* Goal of the exercise
Reproduce the lines below word for word, leaving out the pictures.

* Excerpted data

+ + + + +

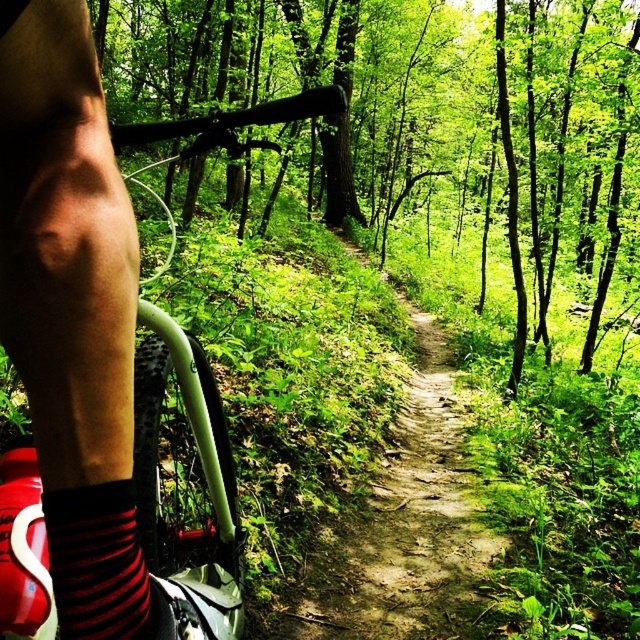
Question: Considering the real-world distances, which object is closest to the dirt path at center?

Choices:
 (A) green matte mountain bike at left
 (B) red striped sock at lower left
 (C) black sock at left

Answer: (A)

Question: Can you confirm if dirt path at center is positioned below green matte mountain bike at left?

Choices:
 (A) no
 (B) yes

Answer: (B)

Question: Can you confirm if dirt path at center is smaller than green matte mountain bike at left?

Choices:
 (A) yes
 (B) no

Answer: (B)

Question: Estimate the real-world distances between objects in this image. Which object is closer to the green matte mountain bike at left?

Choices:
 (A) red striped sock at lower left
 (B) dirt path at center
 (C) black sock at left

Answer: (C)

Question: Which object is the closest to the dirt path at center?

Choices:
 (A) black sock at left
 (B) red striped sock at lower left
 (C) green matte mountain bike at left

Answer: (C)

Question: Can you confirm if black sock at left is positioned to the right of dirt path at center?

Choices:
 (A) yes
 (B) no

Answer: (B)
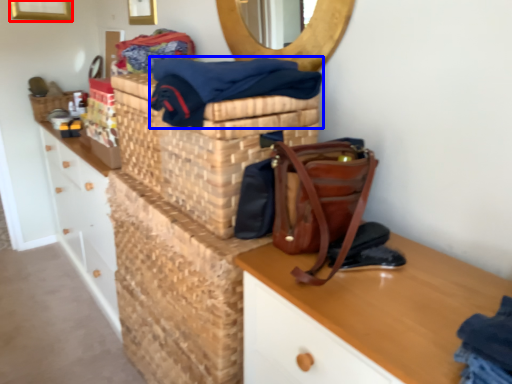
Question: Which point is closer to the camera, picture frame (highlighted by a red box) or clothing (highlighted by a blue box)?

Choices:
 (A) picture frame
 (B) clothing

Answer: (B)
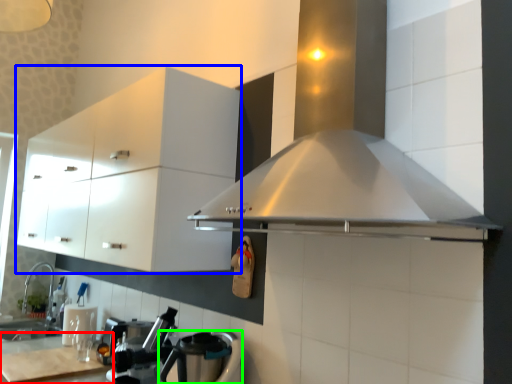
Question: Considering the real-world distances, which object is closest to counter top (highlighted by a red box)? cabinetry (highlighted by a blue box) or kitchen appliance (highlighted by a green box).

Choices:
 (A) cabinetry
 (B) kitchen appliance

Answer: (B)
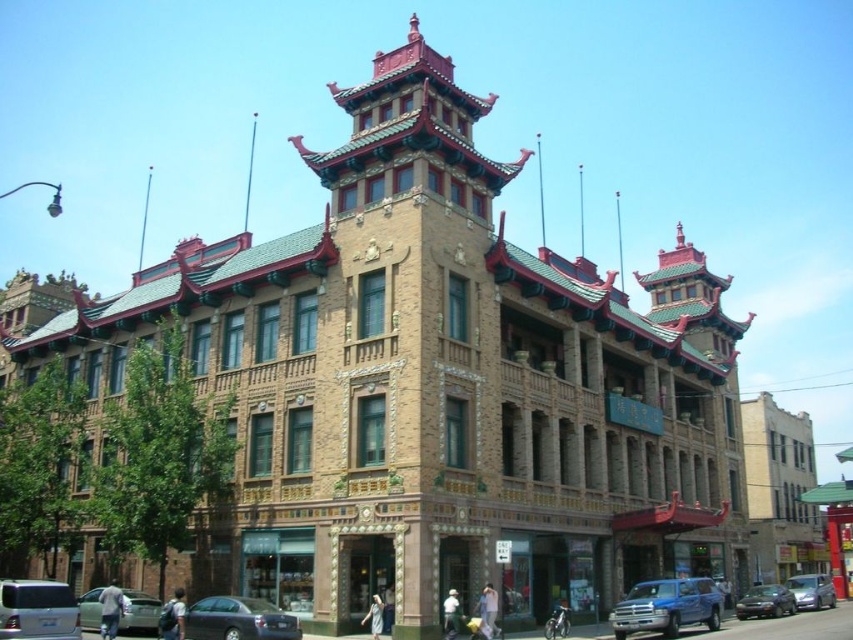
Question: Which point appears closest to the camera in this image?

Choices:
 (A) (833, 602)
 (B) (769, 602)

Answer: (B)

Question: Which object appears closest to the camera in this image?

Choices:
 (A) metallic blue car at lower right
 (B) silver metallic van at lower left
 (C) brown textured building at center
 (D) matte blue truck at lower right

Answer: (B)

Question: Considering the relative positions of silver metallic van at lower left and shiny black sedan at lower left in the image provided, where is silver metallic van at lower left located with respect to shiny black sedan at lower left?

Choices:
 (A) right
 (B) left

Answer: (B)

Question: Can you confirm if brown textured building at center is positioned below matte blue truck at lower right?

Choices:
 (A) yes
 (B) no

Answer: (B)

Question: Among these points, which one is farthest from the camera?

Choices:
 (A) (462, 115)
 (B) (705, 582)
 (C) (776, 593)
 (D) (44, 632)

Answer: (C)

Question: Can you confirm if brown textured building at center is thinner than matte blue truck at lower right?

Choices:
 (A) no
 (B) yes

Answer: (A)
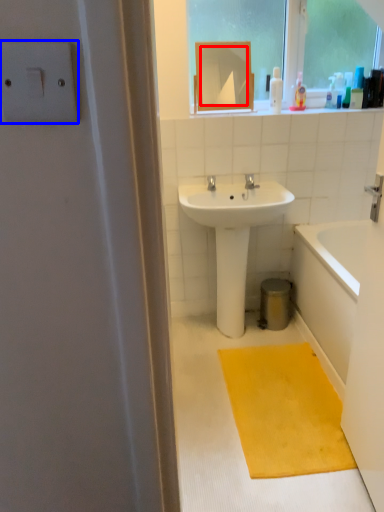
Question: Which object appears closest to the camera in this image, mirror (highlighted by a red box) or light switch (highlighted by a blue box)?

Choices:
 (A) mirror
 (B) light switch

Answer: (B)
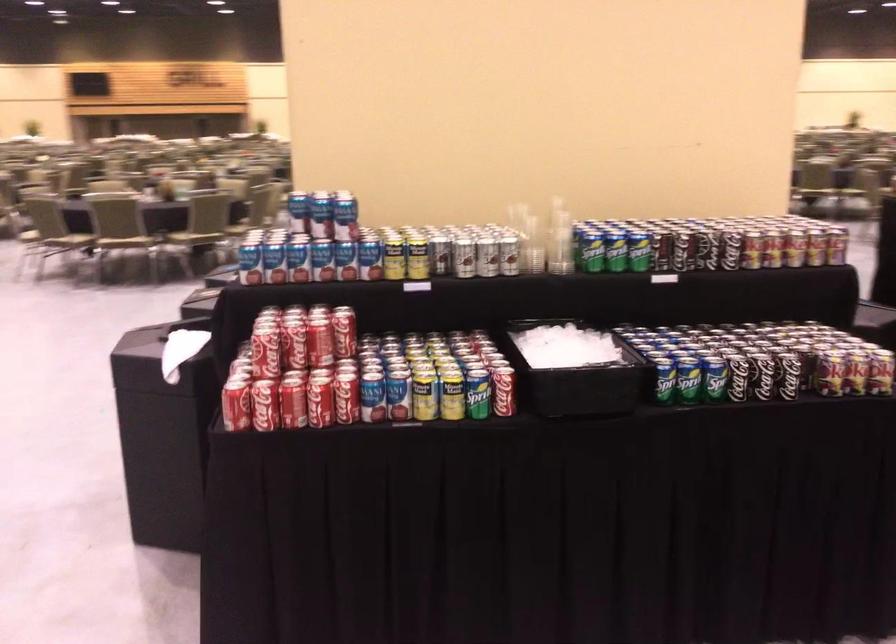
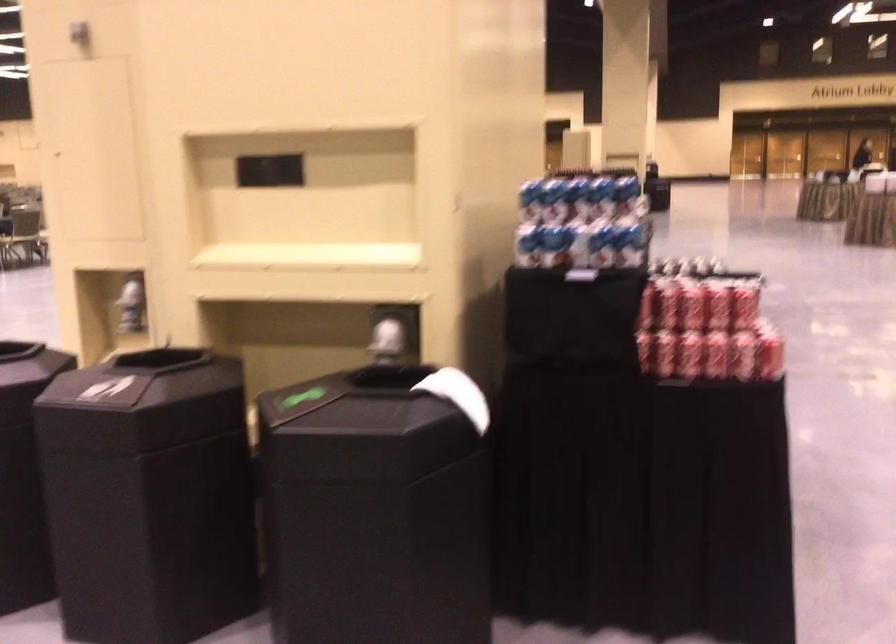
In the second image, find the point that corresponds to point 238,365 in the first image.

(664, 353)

+ + + + +

* The completed task
Question: Considering the real-world distances, which object is closest to the dirt path at center?

Choices:
 (A) green matte mountain bike at left
 (B) red striped sock at lower left
 (C) black sock at left

Answer: (A)

Question: Can you confirm if dirt path at center is positioned below green matte mountain bike at left?

Choices:
 (A) no
 (B) yes

Answer: (B)

Question: Can you confirm if dirt path at center is smaller than green matte mountain bike at left?

Choices:
 (A) yes
 (B) no

Answer: (B)

Question: Estimate the real-world distances between objects in this image. Which object is closer to the green matte mountain bike at left?

Choices:
 (A) red striped sock at lower left
 (B) dirt path at center
 (C) black sock at left

Answer: (C)

Question: Which object is the closest to the dirt path at center?

Choices:
 (A) black sock at left
 (B) red striped sock at lower left
 (C) green matte mountain bike at left

Answer: (C)

Question: Can you confirm if black sock at left is positioned to the right of dirt path at center?

Choices:
 (A) yes
 (B) no

Answer: (B)
Question: Which point is closer to the camera, picture frame (highlighted by a red box) or clothing (highlighted by a blue box)?

Choices:
 (A) picture frame
 (B) clothing

Answer: (B)
Question: Considering the real-world distances, which object is closest to counter top (highlighted by a red box)? cabinetry (highlighted by a blue box) or kitchen appliance (highlighted by a green box).

Choices:
 (A) cabinetry
 (B) kitchen appliance

Answer: (B)
Question: Which point appears closest to the camera in this image?

Choices:
 (A) (833, 602)
 (B) (769, 602)

Answer: (B)

Question: Which object appears closest to the camera in this image?

Choices:
 (A) metallic blue car at lower right
 (B) silver metallic van at lower left
 (C) brown textured building at center
 (D) matte blue truck at lower right

Answer: (B)

Question: Considering the relative positions of silver metallic van at lower left and shiny black sedan at lower left in the image provided, where is silver metallic van at lower left located with respect to shiny black sedan at lower left?

Choices:
 (A) right
 (B) left

Answer: (B)

Question: Can you confirm if brown textured building at center is positioned below matte blue truck at lower right?

Choices:
 (A) yes
 (B) no

Answer: (B)

Question: Among these points, which one is farthest from the camera?

Choices:
 (A) (462, 115)
 (B) (705, 582)
 (C) (776, 593)
 (D) (44, 632)

Answer: (C)

Question: Can you confirm if brown textured building at center is thinner than matte blue truck at lower right?

Choices:
 (A) no
 (B) yes

Answer: (A)
Question: Which object appears closest to the camera in this image, mirror (highlighted by a red box) or light switch (highlighted by a blue box)?

Choices:
 (A) mirror
 (B) light switch

Answer: (B)
In the second image, find the point that corresponds to point 238,365 in the first image.

(664, 353)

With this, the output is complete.